Segment Open

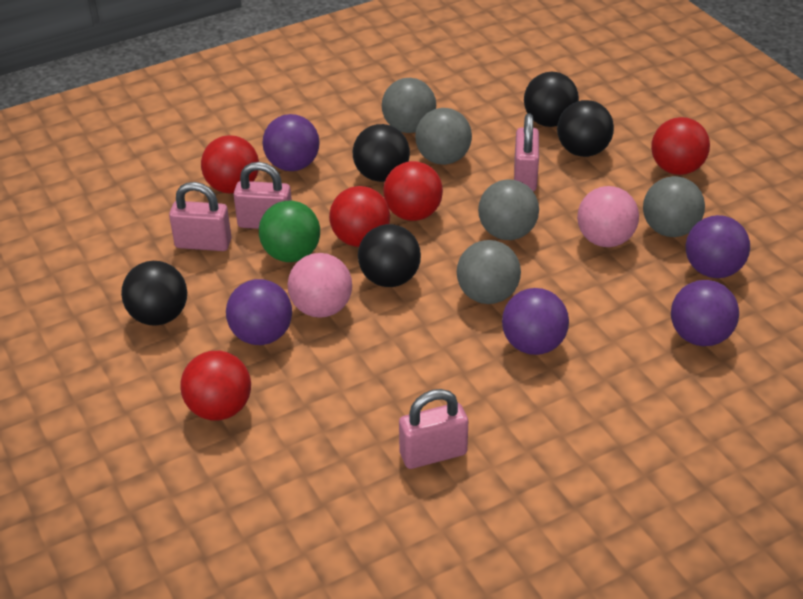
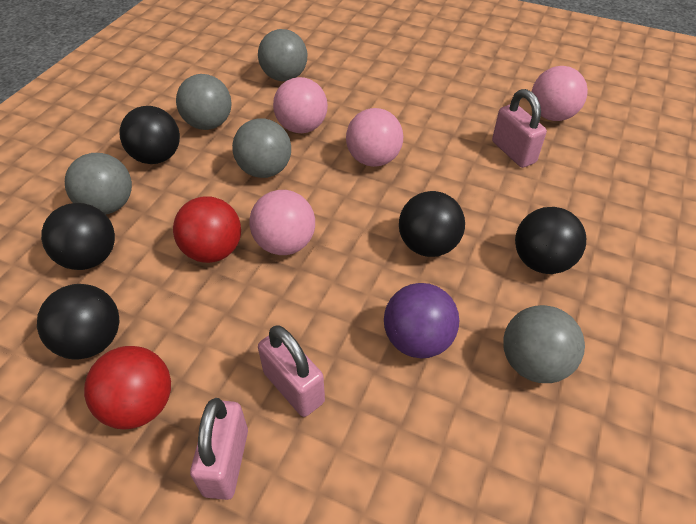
green ball: 1 -> 0
pink ball: 2 -> 4
pink padlock: 4 -> 3
purple ball: 5 -> 1
red ball: 5 -> 2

Segment Closed

▶ [Task goal]
Only the lines from the one bearing "pink ball: 2 -> 4" through the end of the entries above belong in the answer, each one exactly as given.

▶ [Written reply]
pink ball: 2 -> 4
pink padlock: 4 -> 3
purple ball: 5 -> 1
red ball: 5 -> 2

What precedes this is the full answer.